▶ [Exercise prompt] Line filter on the word "AGND": copy each matching line from the entries.

### Dataset ###

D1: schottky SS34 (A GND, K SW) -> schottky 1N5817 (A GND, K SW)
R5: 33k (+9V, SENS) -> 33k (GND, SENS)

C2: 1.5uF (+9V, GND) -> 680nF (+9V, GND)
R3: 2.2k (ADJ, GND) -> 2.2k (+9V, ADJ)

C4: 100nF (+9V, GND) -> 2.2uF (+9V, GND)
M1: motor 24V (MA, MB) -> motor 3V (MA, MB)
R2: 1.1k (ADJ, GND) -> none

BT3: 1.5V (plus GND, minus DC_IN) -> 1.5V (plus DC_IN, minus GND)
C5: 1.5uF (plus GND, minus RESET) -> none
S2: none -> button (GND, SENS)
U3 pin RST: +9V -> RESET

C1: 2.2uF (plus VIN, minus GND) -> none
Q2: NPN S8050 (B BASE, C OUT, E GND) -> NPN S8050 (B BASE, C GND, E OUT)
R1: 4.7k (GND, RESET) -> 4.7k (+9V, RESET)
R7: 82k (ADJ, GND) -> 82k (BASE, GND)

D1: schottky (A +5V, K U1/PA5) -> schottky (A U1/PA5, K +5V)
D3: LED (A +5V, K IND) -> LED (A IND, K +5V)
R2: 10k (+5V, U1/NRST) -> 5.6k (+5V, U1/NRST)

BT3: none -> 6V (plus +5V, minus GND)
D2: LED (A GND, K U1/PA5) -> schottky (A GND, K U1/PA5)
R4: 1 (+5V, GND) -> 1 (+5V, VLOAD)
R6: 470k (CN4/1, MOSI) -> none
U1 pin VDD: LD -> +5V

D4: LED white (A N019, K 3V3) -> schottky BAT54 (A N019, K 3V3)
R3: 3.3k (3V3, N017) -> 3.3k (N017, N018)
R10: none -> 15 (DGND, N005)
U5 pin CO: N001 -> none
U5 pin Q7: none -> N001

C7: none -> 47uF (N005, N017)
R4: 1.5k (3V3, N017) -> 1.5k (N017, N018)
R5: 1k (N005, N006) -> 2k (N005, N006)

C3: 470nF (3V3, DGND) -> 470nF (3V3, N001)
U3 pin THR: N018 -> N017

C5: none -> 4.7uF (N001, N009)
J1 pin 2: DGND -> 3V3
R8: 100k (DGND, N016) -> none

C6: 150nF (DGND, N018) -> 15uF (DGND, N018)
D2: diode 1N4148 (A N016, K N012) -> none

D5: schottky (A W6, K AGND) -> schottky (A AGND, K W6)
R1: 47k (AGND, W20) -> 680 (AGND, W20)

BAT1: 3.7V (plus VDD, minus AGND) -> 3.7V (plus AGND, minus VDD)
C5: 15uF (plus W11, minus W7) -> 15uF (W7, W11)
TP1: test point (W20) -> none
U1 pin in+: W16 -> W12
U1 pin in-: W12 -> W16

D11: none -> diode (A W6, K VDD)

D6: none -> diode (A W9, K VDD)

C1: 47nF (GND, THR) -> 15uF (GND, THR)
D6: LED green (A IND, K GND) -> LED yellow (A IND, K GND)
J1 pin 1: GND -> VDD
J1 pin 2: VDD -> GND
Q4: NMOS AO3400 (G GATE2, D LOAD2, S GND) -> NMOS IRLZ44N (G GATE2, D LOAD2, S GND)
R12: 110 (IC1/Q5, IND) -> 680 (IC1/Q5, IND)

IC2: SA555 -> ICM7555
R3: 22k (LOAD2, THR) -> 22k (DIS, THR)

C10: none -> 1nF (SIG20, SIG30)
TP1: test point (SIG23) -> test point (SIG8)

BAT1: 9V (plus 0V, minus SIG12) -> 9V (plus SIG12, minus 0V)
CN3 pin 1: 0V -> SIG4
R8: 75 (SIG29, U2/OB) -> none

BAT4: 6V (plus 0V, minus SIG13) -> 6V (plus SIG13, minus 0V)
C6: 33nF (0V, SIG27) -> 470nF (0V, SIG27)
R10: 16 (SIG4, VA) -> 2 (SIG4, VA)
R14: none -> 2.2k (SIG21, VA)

###

▶ [Answer section]
D5: schottky (A W6, K AGND) -> schottky (A AGND, K W6)
R1: 47k (AGND, W20) -> 680 (AGND, W20)
BAT1: 3.7V (plus VDD, minus AGND) -> 3.7V (plus AGND, minus VDD)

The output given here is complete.